_Exercise prompt:_
Each line of the data below that includes the string "left" must be copied.

*** Opening of Data in this exercise ***

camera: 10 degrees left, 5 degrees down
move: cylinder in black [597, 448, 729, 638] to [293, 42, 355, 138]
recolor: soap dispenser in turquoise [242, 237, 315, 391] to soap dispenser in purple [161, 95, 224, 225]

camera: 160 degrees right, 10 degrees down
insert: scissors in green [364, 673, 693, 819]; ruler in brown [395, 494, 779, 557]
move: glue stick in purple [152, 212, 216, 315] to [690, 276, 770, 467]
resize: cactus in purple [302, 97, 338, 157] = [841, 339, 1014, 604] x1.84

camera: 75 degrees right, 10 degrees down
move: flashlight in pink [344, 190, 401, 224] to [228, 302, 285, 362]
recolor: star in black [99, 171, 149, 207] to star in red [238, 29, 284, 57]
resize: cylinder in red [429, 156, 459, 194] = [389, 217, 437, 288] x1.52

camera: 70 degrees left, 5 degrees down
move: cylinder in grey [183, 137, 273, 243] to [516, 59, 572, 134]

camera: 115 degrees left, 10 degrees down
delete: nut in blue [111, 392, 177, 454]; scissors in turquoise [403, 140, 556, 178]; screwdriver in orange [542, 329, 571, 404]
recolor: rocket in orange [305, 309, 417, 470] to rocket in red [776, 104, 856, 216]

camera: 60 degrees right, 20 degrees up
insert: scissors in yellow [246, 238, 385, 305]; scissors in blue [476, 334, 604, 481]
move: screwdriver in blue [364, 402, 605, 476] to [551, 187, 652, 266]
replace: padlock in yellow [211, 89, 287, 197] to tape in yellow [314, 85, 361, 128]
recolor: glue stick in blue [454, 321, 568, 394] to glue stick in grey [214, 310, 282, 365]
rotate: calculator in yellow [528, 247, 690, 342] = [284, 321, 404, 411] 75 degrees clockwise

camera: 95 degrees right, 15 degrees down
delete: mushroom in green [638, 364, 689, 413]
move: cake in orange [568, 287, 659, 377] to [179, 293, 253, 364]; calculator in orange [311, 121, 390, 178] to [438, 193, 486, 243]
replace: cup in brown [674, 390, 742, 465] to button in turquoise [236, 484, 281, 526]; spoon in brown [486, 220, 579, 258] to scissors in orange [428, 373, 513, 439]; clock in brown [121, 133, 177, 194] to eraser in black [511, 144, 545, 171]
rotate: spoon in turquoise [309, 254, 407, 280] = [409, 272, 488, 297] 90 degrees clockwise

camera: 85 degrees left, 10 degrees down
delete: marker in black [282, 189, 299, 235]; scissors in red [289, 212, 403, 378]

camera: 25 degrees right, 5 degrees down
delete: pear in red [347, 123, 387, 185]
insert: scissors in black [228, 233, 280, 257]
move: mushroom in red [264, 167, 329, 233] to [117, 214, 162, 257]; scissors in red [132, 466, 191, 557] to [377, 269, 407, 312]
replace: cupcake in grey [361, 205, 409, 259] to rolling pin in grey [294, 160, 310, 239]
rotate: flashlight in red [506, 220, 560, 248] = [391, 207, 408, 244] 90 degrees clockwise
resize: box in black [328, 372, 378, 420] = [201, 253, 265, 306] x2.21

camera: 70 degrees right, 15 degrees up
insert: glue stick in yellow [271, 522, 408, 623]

*** Close of Data in this exercise ***

_Written answer:_
camera: 10 degrees left, 5 degrees down
camera: 70 degrees left, 5 degrees down
camera: 115 degrees left, 10 degrees down
camera: 85 degrees left, 10 degrees down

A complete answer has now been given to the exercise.